## Assignment
Would you please transcribe, exactly as written, the lines of the entries below starting at the one that holds "pink brick A3" and ending at the one that holds "none -> cyan plate D6 level 1", both included?

## Records

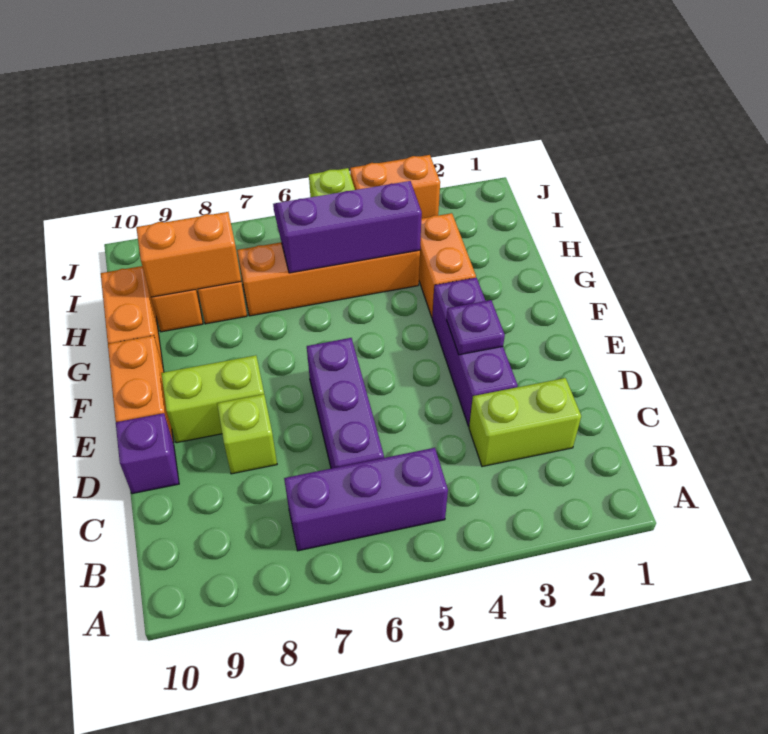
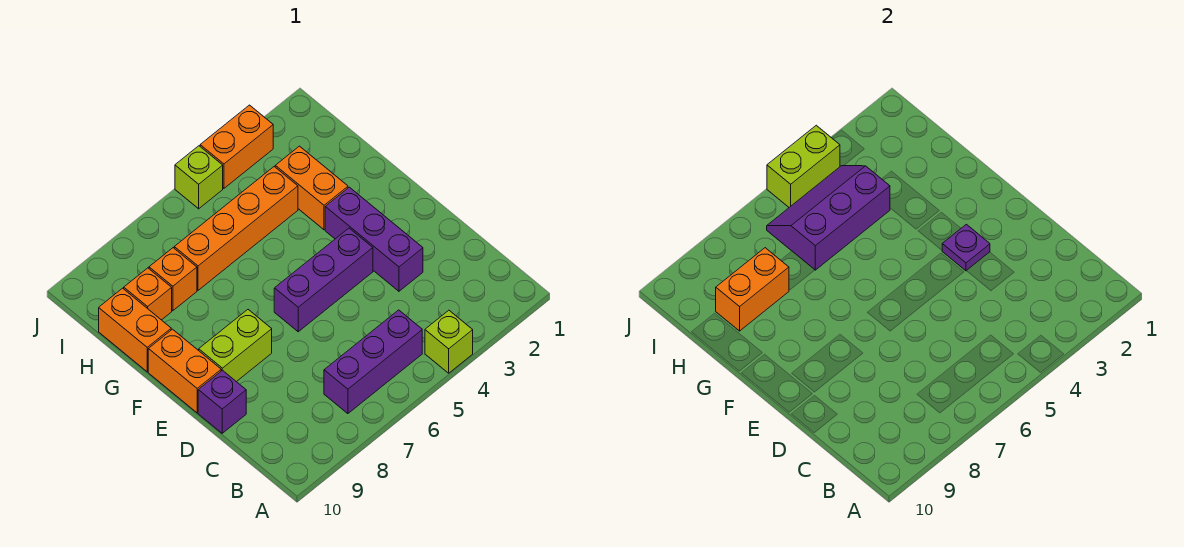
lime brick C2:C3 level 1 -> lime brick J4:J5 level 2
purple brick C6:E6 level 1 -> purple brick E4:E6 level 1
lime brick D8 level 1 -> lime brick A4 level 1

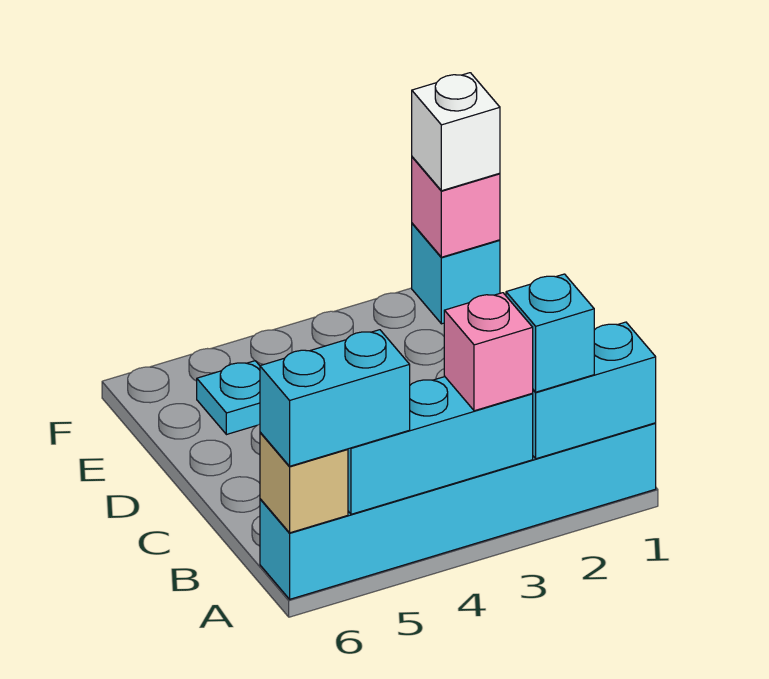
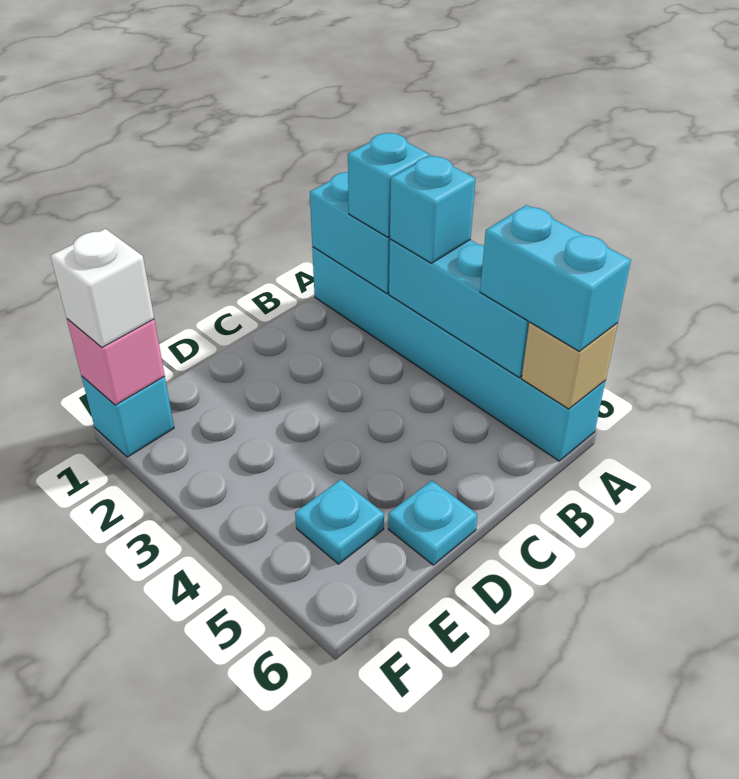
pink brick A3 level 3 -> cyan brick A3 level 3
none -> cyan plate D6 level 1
* * *
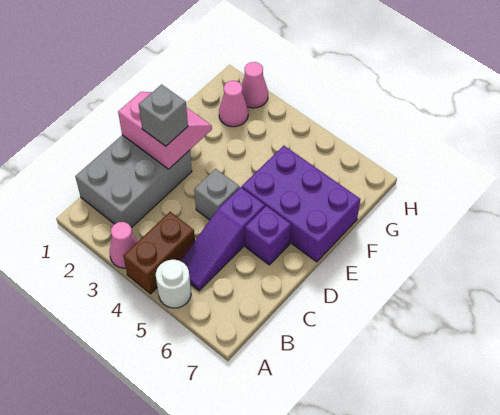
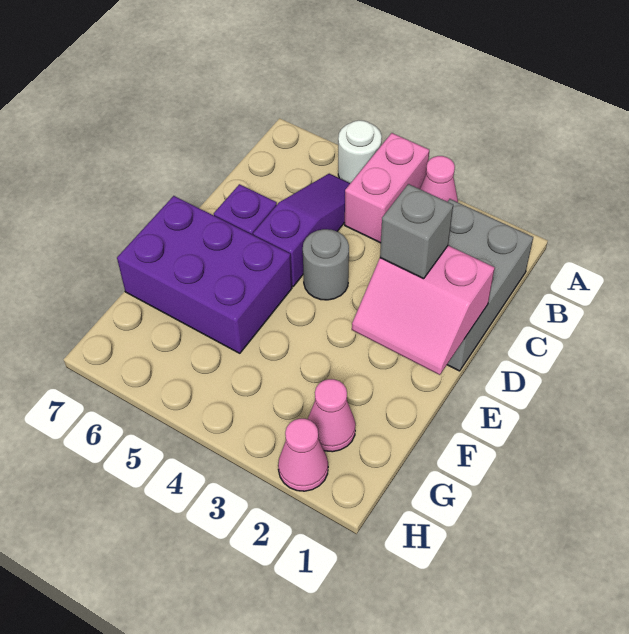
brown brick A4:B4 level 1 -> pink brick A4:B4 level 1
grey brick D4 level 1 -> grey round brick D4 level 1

## Your response
pink brick A3 level 3 -> cyan brick A3 level 3
none -> cyan plate D6 level 1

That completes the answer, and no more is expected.